[Directions for this task]
Repeat only the lines below from the one containing "orange ellipse: rotated" through the one containing "cyan triangle at", inclusive, exactly as written.

(Synthetic shape transformation data)
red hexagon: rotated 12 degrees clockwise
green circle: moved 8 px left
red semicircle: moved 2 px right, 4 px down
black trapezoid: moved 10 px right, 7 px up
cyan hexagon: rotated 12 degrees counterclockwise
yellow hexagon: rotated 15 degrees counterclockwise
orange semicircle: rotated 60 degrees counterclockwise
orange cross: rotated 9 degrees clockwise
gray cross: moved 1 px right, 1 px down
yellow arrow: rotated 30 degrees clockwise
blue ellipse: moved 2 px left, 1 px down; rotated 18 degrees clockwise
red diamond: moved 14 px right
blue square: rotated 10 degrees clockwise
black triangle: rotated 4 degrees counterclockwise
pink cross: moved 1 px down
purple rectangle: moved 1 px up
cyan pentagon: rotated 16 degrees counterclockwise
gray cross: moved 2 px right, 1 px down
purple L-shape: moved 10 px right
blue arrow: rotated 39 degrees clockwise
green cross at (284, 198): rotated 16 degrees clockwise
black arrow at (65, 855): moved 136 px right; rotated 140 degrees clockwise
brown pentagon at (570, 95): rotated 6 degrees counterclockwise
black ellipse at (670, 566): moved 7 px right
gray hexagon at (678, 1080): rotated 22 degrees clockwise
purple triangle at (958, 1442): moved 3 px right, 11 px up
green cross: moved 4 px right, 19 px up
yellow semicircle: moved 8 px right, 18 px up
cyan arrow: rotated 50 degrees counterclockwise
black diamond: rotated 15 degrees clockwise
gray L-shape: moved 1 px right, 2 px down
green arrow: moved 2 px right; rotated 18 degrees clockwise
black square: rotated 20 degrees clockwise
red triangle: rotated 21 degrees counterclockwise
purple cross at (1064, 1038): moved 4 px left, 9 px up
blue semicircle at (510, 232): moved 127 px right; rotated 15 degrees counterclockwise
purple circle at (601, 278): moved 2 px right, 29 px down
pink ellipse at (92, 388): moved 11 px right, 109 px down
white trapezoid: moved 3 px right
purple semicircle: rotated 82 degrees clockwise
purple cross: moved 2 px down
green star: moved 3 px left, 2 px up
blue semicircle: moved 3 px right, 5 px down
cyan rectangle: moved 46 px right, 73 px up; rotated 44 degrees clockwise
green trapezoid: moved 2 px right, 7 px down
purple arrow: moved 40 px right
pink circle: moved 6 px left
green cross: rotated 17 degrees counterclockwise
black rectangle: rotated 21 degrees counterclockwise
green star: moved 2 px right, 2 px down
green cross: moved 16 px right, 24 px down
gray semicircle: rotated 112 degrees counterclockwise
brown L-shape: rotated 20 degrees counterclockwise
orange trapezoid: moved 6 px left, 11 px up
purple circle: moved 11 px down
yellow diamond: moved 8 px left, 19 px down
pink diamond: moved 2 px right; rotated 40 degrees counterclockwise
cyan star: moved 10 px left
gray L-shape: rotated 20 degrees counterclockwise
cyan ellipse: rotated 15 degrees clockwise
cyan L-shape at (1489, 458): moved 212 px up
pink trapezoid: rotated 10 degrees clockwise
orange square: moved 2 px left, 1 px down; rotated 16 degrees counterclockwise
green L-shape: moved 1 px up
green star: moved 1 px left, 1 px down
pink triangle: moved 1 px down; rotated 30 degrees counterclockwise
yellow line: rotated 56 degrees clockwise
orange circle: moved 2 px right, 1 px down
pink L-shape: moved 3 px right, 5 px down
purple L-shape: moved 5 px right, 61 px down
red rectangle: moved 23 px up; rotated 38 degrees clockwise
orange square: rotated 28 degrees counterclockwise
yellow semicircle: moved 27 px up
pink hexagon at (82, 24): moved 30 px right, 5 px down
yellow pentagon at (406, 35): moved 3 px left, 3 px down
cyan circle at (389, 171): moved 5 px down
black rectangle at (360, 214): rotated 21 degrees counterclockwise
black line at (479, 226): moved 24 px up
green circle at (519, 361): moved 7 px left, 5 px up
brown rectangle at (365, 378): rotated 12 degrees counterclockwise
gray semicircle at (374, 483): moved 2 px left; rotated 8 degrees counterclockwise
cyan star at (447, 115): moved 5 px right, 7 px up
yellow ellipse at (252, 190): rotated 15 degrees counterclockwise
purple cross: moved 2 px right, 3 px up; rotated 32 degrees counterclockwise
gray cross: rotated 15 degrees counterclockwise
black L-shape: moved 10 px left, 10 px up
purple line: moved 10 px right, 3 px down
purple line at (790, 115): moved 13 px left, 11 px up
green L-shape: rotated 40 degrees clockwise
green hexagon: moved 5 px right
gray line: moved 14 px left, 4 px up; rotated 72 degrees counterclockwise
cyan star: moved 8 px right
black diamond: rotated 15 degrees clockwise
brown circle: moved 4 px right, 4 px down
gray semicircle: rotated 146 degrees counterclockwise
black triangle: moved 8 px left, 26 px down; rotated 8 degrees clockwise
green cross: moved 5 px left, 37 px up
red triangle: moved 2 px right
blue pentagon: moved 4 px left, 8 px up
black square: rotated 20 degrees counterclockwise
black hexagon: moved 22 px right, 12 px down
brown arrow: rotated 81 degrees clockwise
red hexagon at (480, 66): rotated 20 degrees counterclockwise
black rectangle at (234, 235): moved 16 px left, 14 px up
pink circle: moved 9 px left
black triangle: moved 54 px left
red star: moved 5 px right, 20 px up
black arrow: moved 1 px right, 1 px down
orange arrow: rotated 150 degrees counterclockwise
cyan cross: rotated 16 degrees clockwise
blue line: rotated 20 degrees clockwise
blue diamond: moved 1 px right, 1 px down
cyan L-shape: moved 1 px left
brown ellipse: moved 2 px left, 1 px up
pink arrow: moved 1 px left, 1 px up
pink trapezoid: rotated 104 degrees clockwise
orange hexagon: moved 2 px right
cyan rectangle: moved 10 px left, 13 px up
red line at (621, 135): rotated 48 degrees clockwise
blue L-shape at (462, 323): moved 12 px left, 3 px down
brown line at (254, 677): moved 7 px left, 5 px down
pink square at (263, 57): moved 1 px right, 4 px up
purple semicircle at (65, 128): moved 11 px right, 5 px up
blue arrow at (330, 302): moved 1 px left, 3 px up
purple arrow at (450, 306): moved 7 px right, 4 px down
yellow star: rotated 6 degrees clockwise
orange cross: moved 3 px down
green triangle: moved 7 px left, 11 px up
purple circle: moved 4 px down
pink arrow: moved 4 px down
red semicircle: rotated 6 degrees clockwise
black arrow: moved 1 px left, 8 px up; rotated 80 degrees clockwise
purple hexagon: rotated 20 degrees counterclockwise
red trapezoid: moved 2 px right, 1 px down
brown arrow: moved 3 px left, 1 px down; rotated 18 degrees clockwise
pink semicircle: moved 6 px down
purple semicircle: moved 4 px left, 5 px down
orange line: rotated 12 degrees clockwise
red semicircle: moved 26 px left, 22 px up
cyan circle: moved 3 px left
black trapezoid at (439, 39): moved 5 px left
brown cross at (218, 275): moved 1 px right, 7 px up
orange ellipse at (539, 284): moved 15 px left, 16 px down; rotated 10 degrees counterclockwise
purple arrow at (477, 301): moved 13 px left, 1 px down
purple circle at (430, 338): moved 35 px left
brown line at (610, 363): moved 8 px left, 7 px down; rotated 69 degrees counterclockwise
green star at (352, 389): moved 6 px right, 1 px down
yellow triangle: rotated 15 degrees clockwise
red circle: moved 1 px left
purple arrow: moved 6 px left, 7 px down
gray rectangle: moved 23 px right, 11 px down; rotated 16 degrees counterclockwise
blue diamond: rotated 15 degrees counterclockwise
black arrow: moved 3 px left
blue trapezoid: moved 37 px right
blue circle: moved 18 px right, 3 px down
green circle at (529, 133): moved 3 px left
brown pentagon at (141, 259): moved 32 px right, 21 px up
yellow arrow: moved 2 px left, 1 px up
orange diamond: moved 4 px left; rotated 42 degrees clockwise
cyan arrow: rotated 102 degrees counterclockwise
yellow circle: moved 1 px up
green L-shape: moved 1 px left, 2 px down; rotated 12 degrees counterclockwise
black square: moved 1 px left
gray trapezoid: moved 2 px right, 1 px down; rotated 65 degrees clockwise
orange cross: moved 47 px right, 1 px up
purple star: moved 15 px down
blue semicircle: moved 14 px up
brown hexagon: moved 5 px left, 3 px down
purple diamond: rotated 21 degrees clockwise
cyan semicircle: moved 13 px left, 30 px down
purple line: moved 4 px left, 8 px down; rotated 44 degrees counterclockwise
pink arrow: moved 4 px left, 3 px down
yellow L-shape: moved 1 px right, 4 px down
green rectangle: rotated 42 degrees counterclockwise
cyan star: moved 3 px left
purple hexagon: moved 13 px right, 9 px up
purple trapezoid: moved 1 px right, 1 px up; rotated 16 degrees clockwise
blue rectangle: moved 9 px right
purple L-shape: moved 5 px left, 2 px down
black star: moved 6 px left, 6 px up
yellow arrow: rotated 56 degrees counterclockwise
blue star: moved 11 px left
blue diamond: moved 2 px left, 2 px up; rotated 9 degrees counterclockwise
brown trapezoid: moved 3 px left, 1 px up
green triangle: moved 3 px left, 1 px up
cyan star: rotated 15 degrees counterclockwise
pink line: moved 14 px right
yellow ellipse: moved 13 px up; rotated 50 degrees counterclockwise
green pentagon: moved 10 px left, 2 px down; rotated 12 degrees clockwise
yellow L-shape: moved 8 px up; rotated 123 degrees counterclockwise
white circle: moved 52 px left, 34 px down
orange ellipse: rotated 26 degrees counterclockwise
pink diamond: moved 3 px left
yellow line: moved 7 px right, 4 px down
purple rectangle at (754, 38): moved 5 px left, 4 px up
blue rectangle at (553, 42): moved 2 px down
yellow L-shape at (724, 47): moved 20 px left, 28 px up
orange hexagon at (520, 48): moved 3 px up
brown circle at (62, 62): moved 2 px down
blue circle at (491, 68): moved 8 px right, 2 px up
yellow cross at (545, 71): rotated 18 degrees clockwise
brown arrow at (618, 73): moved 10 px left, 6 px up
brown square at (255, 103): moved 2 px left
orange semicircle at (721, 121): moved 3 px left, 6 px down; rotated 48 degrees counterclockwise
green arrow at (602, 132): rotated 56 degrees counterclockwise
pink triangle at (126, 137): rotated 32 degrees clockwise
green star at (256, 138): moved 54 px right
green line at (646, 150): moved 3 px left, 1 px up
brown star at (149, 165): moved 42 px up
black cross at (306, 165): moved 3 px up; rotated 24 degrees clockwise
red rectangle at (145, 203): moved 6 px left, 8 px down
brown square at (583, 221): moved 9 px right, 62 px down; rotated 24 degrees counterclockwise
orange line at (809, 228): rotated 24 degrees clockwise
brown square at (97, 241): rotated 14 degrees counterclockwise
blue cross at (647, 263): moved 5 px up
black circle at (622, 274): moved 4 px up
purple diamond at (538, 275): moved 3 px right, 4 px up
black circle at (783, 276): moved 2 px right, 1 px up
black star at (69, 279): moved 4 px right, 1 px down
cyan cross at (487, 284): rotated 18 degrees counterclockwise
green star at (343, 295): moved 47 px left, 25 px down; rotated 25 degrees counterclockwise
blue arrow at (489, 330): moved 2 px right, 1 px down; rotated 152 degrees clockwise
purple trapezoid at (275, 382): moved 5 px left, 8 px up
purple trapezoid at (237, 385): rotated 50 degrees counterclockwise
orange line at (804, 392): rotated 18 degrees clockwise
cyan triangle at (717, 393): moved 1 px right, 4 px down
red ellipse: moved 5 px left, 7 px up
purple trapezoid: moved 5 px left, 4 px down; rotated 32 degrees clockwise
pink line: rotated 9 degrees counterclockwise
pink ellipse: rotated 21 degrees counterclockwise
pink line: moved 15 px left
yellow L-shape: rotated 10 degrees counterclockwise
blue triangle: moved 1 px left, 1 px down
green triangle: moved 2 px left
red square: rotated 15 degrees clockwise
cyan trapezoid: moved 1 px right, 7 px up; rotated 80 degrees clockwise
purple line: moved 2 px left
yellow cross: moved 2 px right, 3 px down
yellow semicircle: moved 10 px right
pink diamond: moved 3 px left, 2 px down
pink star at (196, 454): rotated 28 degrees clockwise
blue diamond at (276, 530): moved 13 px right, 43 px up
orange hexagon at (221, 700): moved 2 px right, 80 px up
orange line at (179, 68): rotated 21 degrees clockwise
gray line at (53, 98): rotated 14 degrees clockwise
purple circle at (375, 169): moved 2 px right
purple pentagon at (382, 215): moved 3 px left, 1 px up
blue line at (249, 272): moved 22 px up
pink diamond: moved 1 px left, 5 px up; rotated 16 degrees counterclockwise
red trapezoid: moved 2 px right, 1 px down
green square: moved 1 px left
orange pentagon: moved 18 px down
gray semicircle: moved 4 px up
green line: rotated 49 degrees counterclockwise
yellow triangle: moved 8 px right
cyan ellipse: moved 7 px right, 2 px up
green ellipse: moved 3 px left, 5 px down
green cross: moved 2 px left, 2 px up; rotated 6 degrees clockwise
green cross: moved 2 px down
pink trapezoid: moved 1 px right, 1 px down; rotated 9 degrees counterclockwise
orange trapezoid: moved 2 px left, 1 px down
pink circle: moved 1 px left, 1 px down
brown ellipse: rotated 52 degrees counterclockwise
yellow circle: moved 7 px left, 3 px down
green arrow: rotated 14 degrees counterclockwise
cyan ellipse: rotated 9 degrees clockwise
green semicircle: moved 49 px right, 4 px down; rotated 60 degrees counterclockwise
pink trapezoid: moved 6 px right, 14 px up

[Written response]
orange ellipse: rotated 26 degrees counterclockwise
pink diamond: moved 3 px left
yellow line: moved 7 px right, 4 px down
purple rectangle at (754, 38): moved 5 px left, 4 px up
blue rectangle at (553, 42): moved 2 px down
yellow L-shape at (724, 47): moved 20 px left, 28 px up
orange hexagon at (520, 48): moved 3 px up
brown circle at (62, 62): moved 2 px down
blue circle at (491, 68): moved 8 px right, 2 px up
yellow cross at (545, 71): rotated 18 degrees clockwise
brown arrow at (618, 73): moved 10 px left, 6 px up
brown square at (255, 103): moved 2 px left
orange semicircle at (721, 121): moved 3 px left, 6 px down; rotated 48 degrees counterclockwise
green arrow at (602, 132): rotated 56 degrees counterclockwise
pink triangle at (126, 137): rotated 32 degrees clockwise
green star at (256, 138): moved 54 px right
green line at (646, 150): moved 3 px left, 1 px up
brown star at (149, 165): moved 42 px up
black cross at (306, 165): moved 3 px up; rotated 24 degrees clockwise
red rectangle at (145, 203): moved 6 px left, 8 px down
brown square at (583, 221): moved 9 px right, 62 px down; rotated 24 degrees counterclockwise
orange line at (809, 228): rotated 24 degrees clockwise
brown square at (97, 241): rotated 14 degrees counterclockwise
blue cross at (647, 263): moved 5 px up
black circle at (622, 274): moved 4 px up
purple diamond at (538, 275): moved 3 px right, 4 px up
black circle at (783, 276): moved 2 px right, 1 px up
black star at (69, 279): moved 4 px right, 1 px down
cyan cross at (487, 284): rotated 18 degrees counterclockwise
green star at (343, 295): moved 47 px left, 25 px down; rotated 25 degrees counterclockwise
blue arrow at (489, 330): moved 2 px right, 1 px down; rotated 152 degrees clockwise
purple trapezoid at (275, 382): moved 5 px left, 8 px up
purple trapezoid at (237, 385): rotated 50 degrees counterclockwise
orange line at (804, 392): rotated 18 degrees clockwise
cyan triangle at (717, 393): moved 1 px right, 4 px down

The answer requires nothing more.